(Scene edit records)
=-=-=

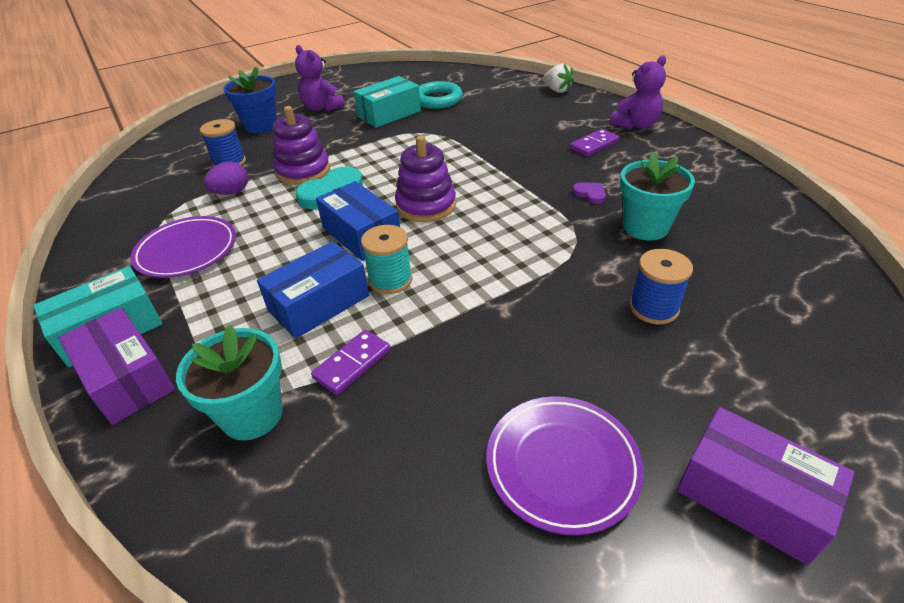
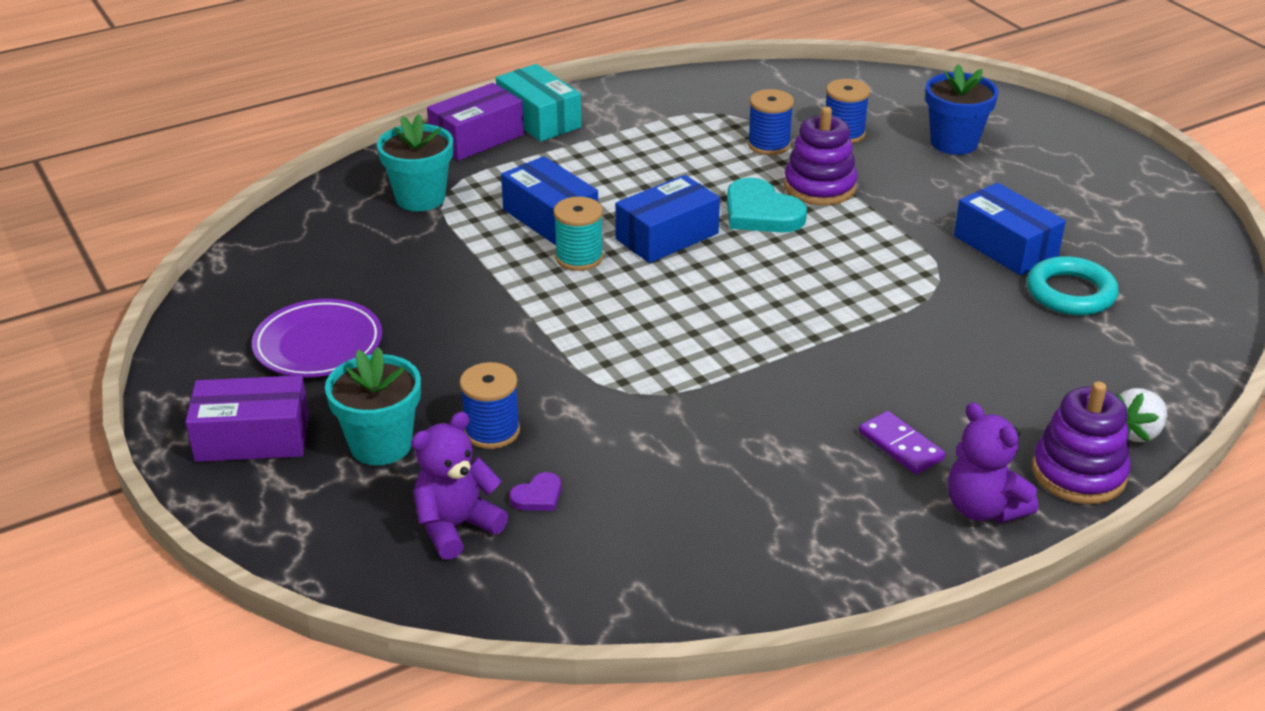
camera: 90 degrees right, 5 degrees down
(187, 251) = (652, 135): purple plate -> none
(231, 192) = (769, 145): purple egg -> blue spool
(322, 108) = (1021, 186): purple teddy bear -> purple teddy bear (456, 527)
(352, 364) = (462, 241): purple domino -> none
(389, 114) = (1005, 246): turquoise box -> blue box
(426, 205) = (726, 280): purple stacking toy -> purple stacking toy (1078, 473)
(590, 194) = (743, 419): purple heart -> purple heart (538, 496)
(645, 227) = (652, 456): turquoise flower pot -> turquoise flower pot (381, 445)
(751, 497) = (252, 438): purple box -> purple box turned 45 degrees clockwise

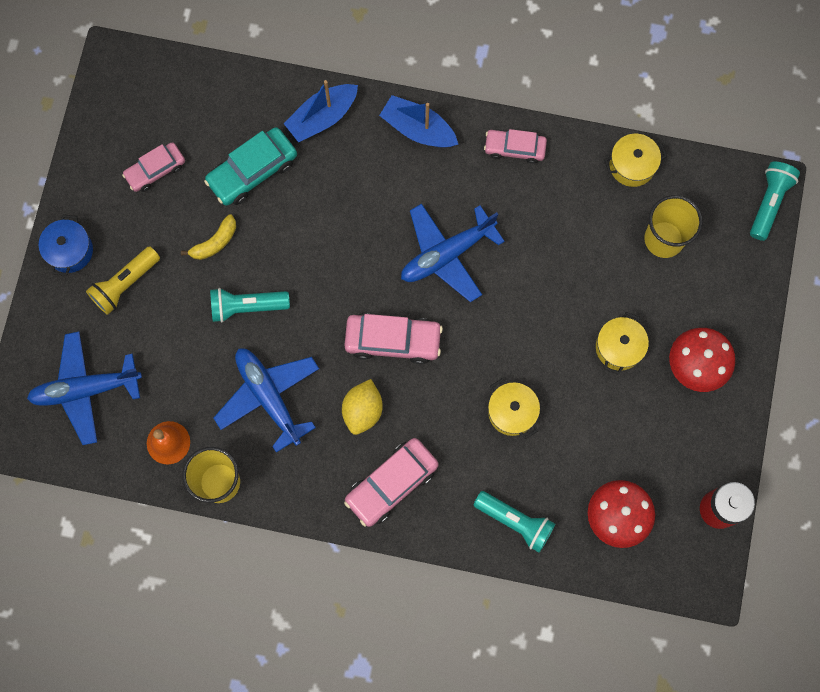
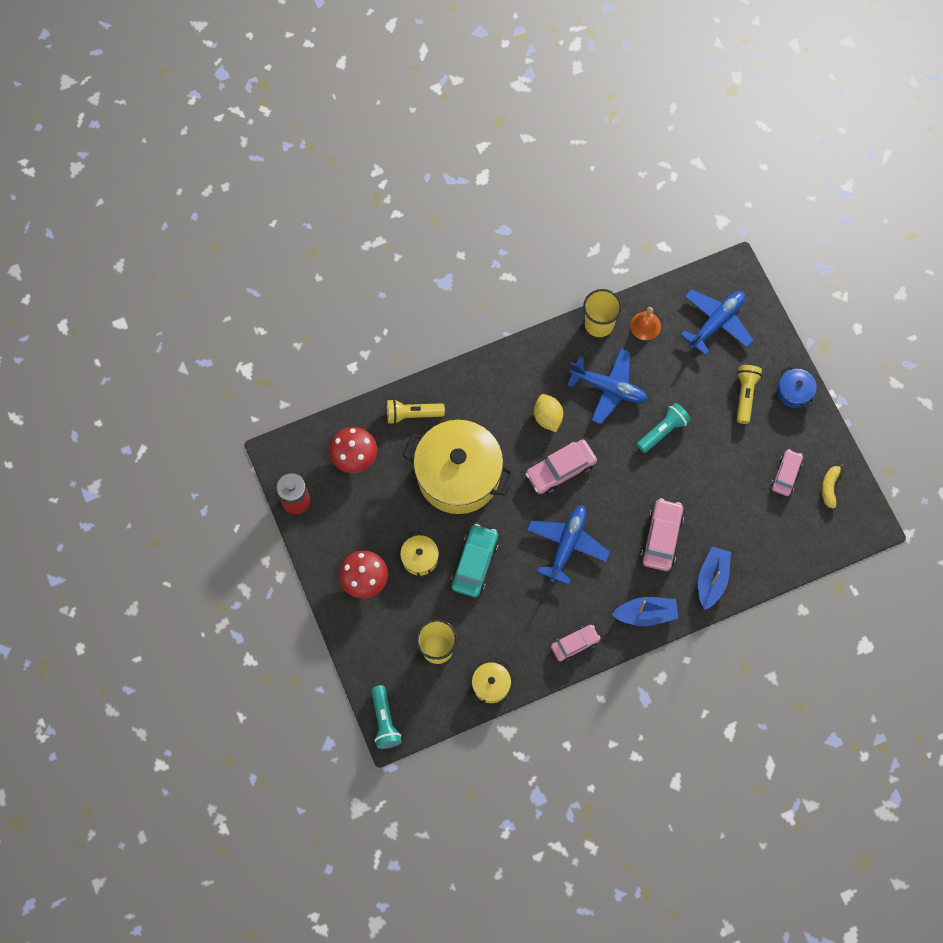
camera: 145 degrees right, 5 degrees down
(215, 242) = (713, 455): yellow banana -> yellow banana (829, 487)
(252, 171) = (727, 515): turquoise car -> turquoise car (475, 563)
(391, 484) = (500, 388): pink car -> pink car (661, 538)
(512, 412) = (458, 475): yellow pot -> yellow pot, size x2.34
(515, 521) = (412, 414): turquoise flashlight -> yellow flashlight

=-=-=

WHAT TO DO: Search the entries above for the string "yellow". Copy each line that holds it.

EXPECTED OUTPUT:
(215, 242) = (713, 455): yellow banana -> yellow banana (829, 487)
(512, 412) = (458, 475): yellow pot -> yellow pot, size x2.34
(515, 521) = (412, 414): turquoise flashlight -> yellow flashlight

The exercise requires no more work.